• [What the task asks]:
Nothing but the lines from the one holding "U1: ESP-12E -> ESP-12F" through the last line of the material below should be set down, exactly and without images.

• [Source data]:
━━━━━━━━━━━━━━━━
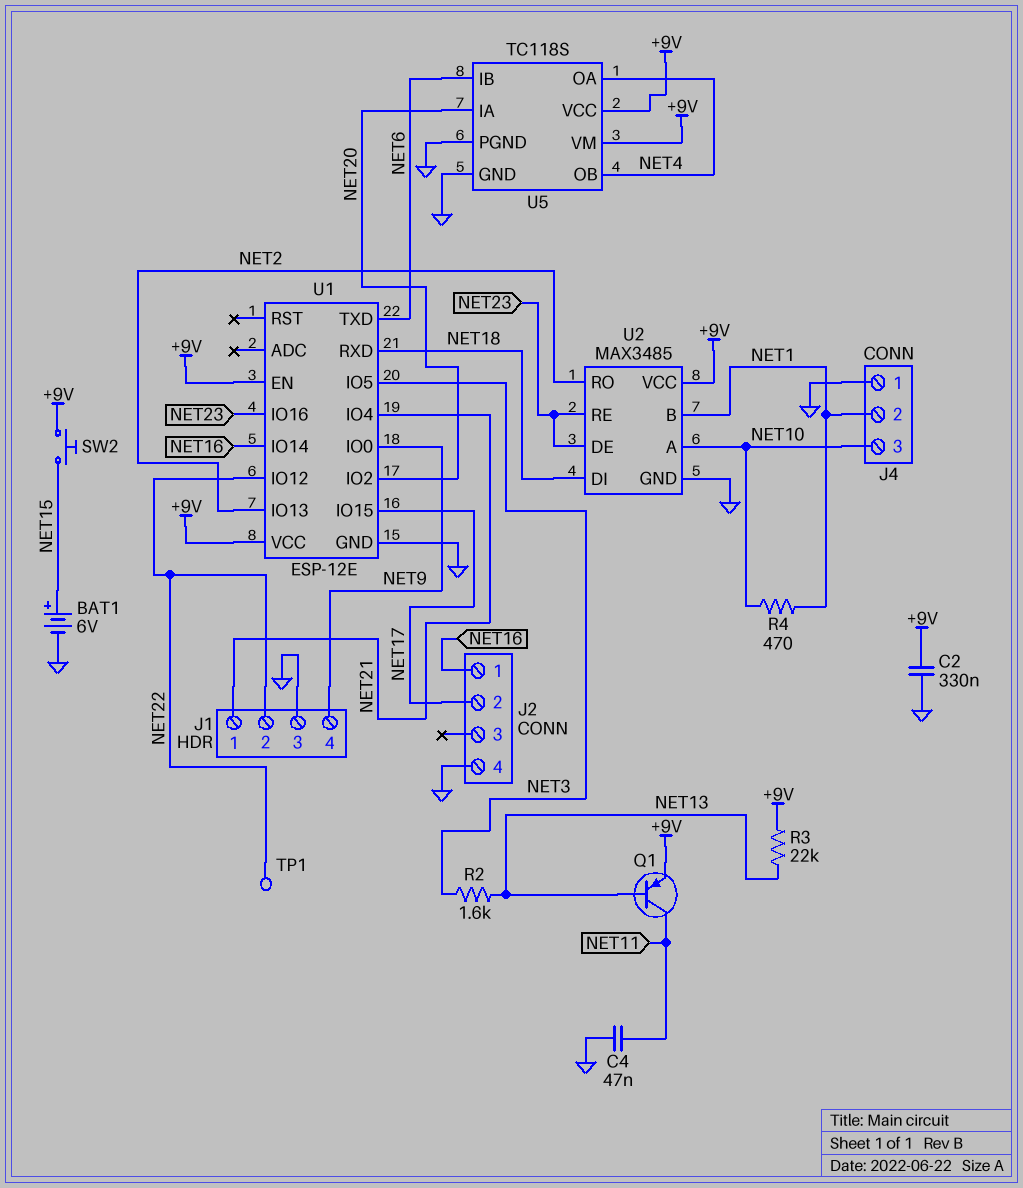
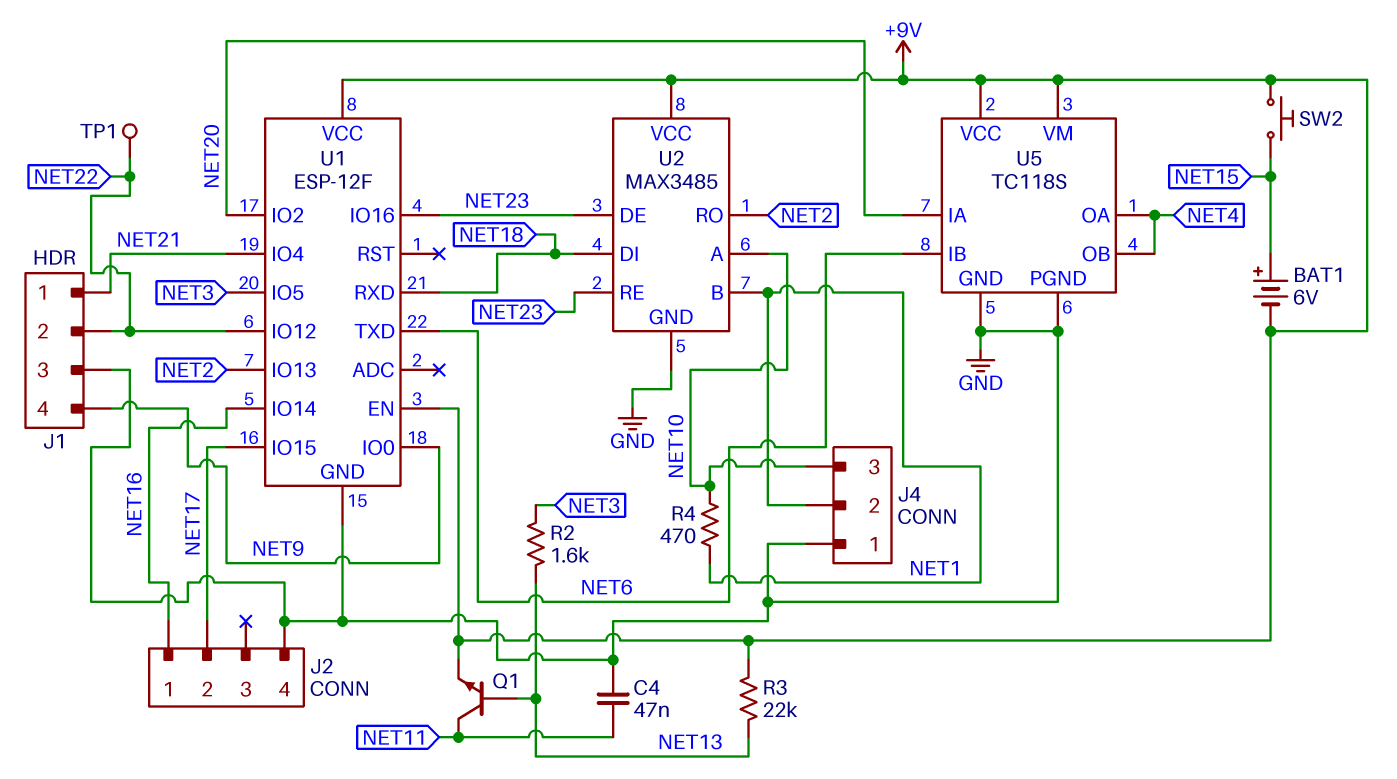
BAT1: 6V (plus NET15, minus GND) -> 6V (plus NET15, minus +9V)
C2: 330nF (+9V, GND) -> none
Q1: PNP (B NET13, C NET11, E +9V) -> NPN (B NET13, C NET11, E +9V)
U1: ESP-12E -> ESP-12F

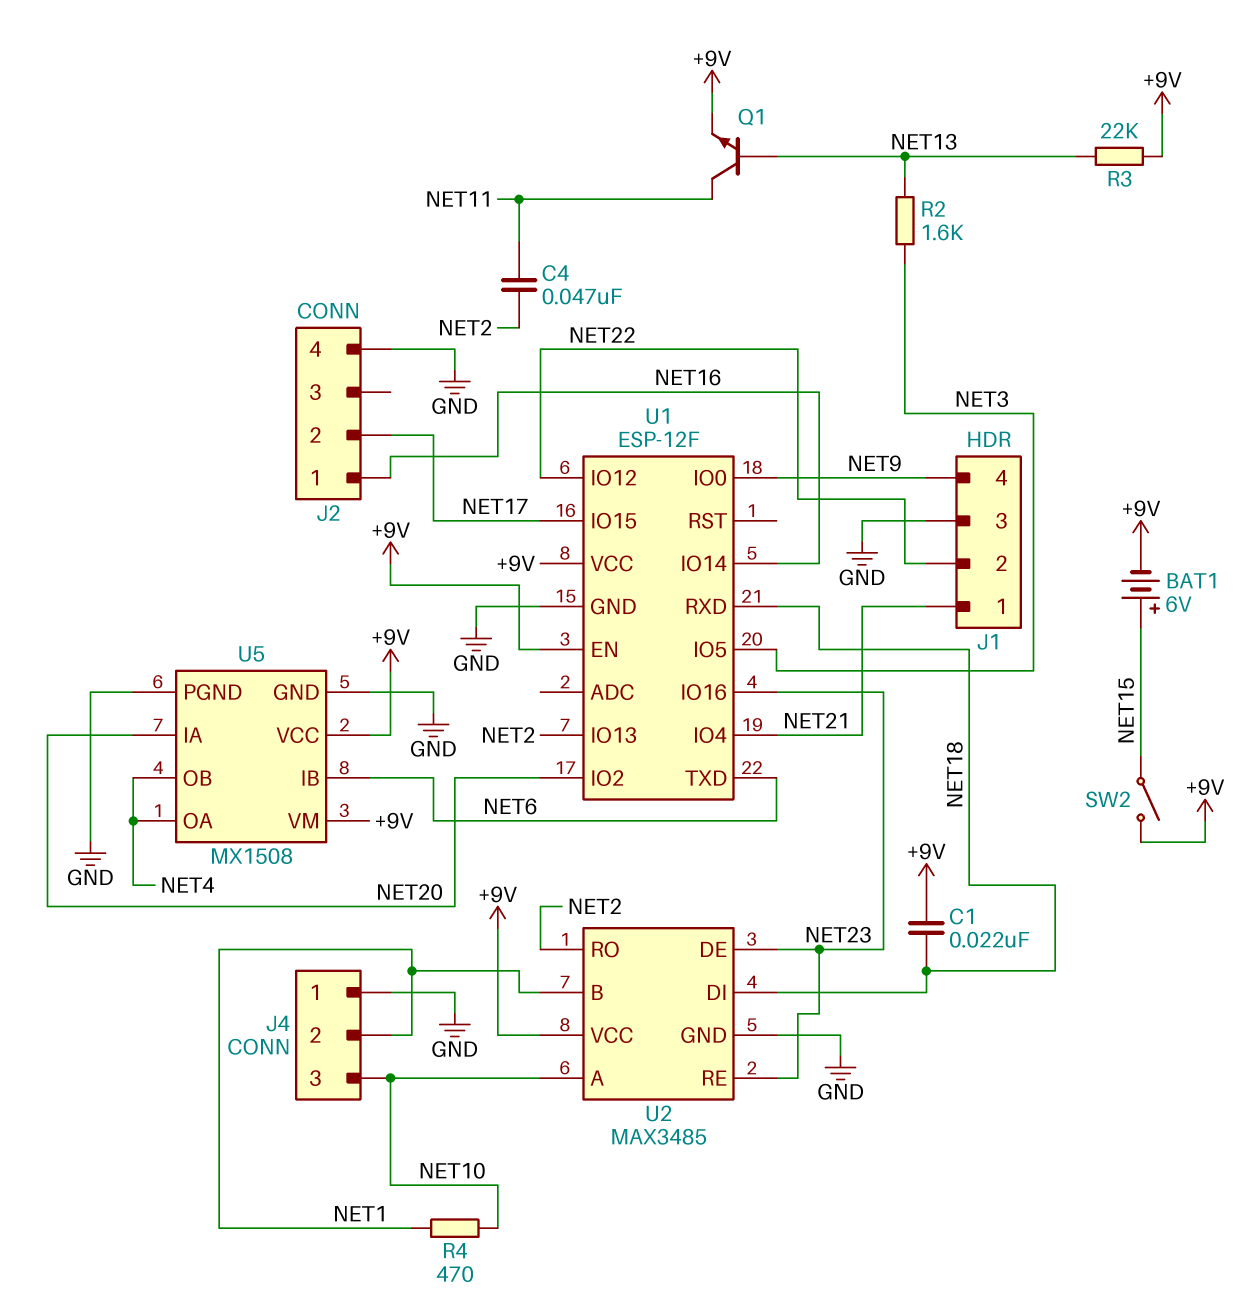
C1: none -> 22nF (+9V, NET18)
C4: 47nF (GND, NET11) -> 47nF (NET2, NET11)
SW2: button (+9V, NET15) -> switch (+9V, NET15)
TP1: test point (NET22) -> none
U5: TC118S -> MX1508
━━━━━━━━━━━━━━━━
• [Answer to this problem]:
U1: ESP-12E -> ESP-12F

C1: none -> 22nF (+9V, NET18)
C4: 47nF (GND, NET11) -> 47nF (NET2, NET11)
SW2: button (+9V, NET15) -> switch (+9V, NET15)
TP1: test point (NET22) -> none
U5: TC118S -> MX1508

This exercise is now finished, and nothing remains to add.